## Material to process
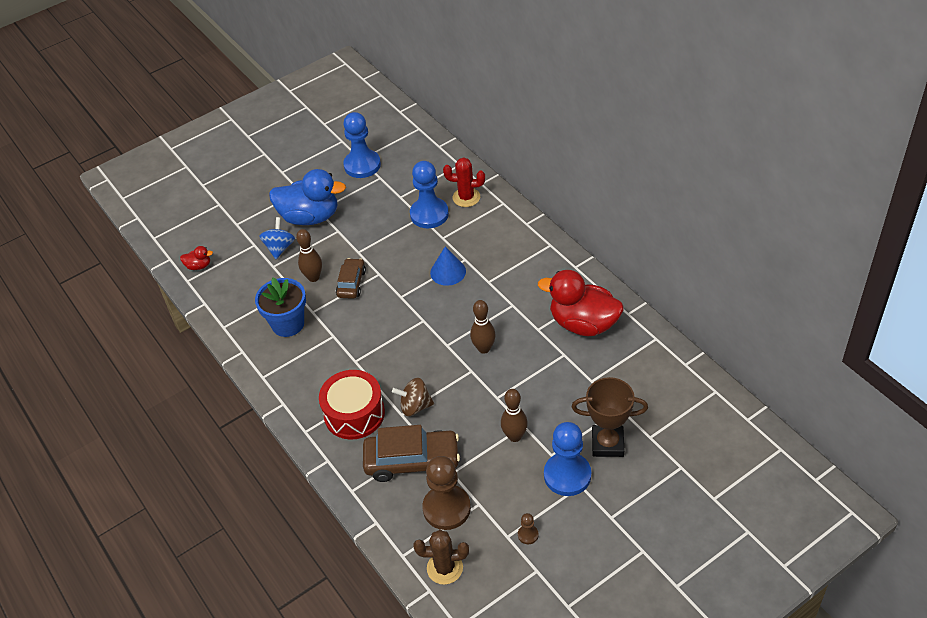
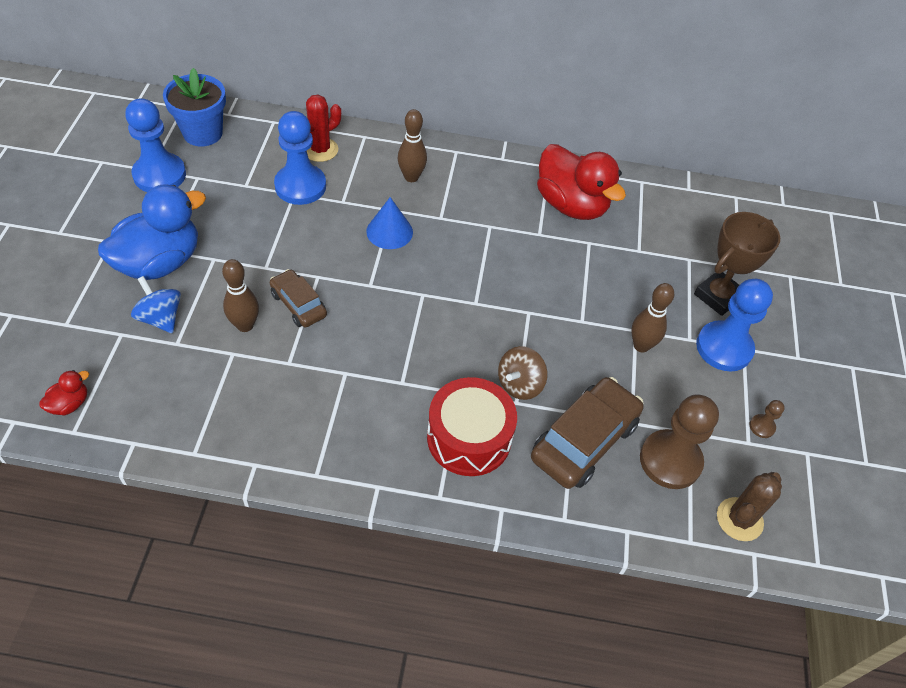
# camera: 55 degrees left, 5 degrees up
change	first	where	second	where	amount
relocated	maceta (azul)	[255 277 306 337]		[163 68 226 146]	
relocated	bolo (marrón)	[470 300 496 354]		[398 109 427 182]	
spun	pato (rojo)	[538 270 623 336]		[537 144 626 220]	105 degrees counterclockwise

## Required work
Search the entries for the word "relocated", then copy every line in which it is found.

## Expected answer
relocated	maceta (azul)	[255 277 306 337]		[163 68 226 146]	
relocated	bolo (marrón)	[470 300 496 354]		[398 109 427 182]	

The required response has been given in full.